* Your instructions: Restate word for word every entry that appears below, skipping its pictures.

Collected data
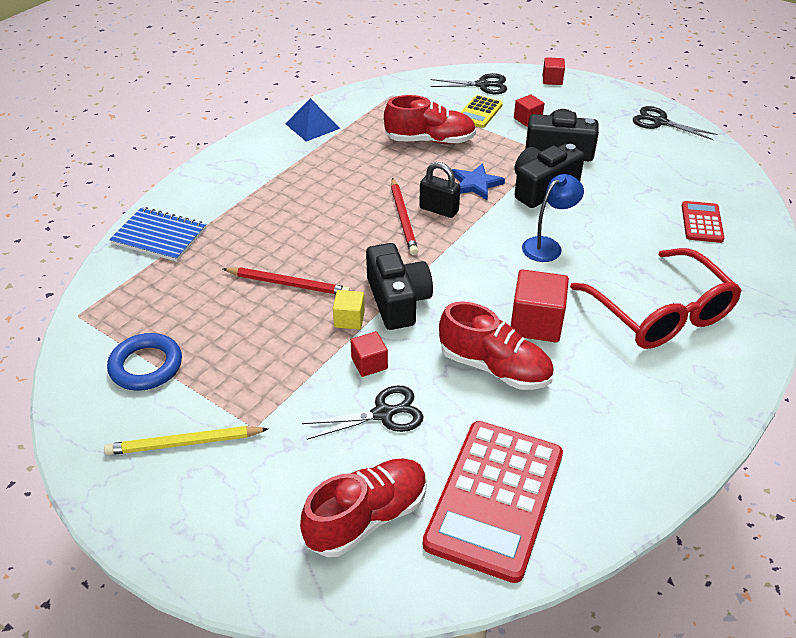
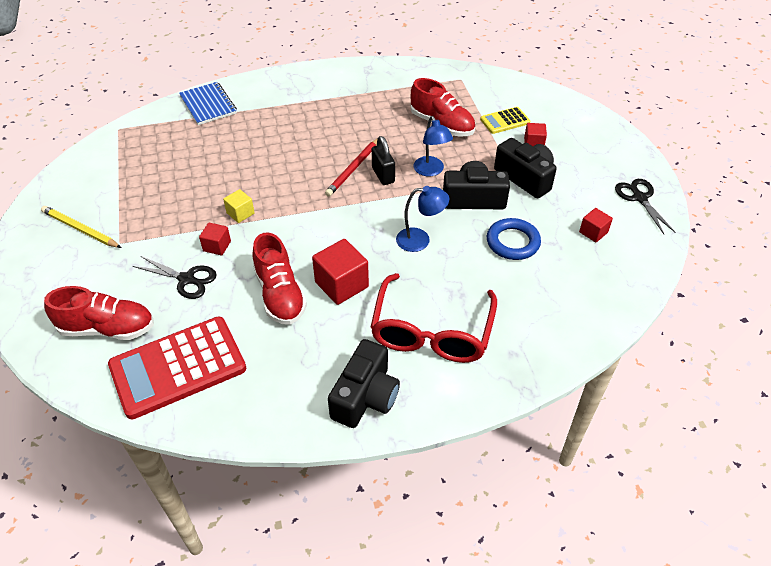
camera: 40 degrees right, 5 degrees up
(146, 366) = (114, 176): blue ring -> blue ring (512, 242)
(288, 284) = (236, 172): red pencil -> none
(312, 126) = (379, 77): blue pyramid -> none
(397, 300) = (281, 218): black camera -> black camera (365, 396)
(475, 184) = (431, 171): blue star -> blue lamp
(482, 85) = (536, 101): black scissors -> none
(552, 80) = (597, 122): red cube -> red cube (593, 232)
(701, 222) = (558, 290): red calculator -> none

* Reply:
camera: 40 degrees right, 5 degrees up
(146, 366) = (114, 176): blue ring -> blue ring (512, 242)
(288, 284) = (236, 172): red pencil -> none
(312, 126) = (379, 77): blue pyramid -> none
(397, 300) = (281, 218): black camera -> black camera (365, 396)
(475, 184) = (431, 171): blue star -> blue lamp
(482, 85) = (536, 101): black scissors -> none
(552, 80) = (597, 122): red cube -> red cube (593, 232)
(701, 222) = (558, 290): red calculator -> none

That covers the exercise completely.